(Collected data)
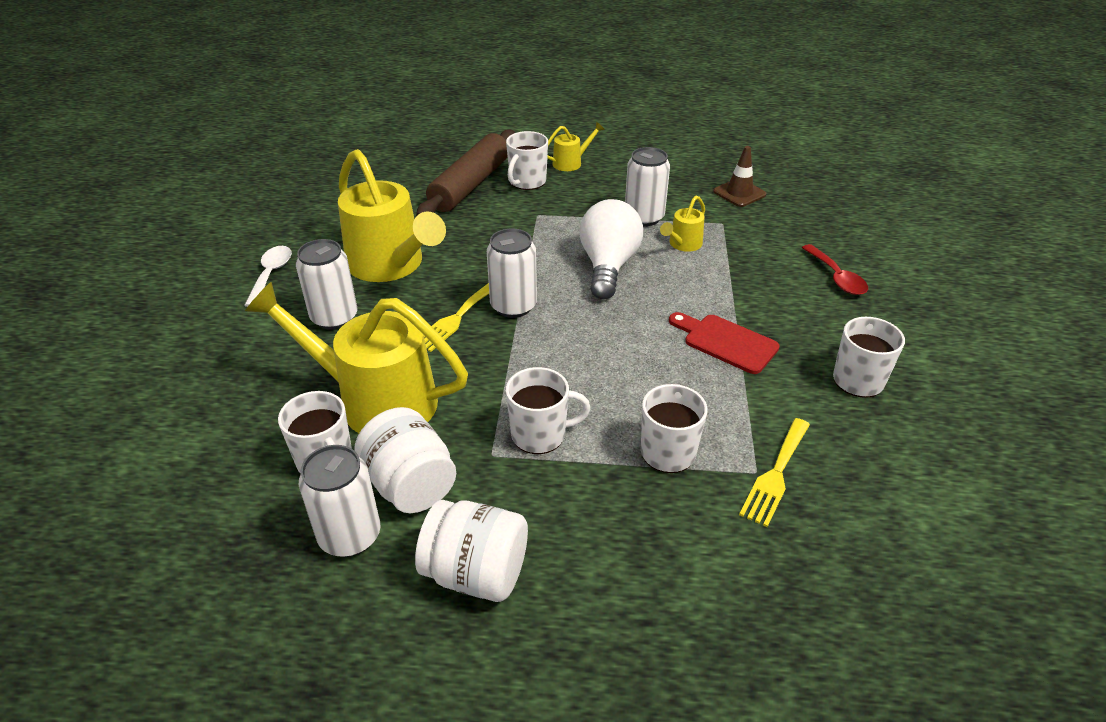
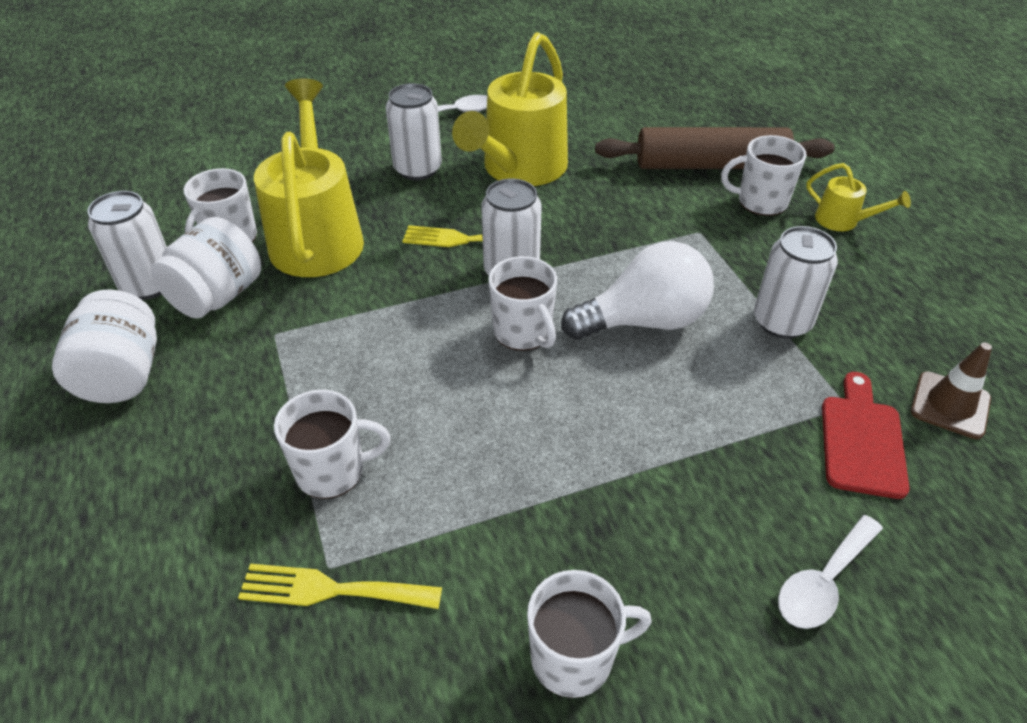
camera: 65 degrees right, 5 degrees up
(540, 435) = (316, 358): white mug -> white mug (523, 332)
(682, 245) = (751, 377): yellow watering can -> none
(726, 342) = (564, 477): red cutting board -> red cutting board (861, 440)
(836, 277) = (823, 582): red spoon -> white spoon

> Problem details
Whenever a line in the entries above includes the word "white", pull that line out.

> Finished exercise
(540, 435) = (316, 358): white mug -> white mug (523, 332)
(836, 277) = (823, 582): red spoon -> white spoon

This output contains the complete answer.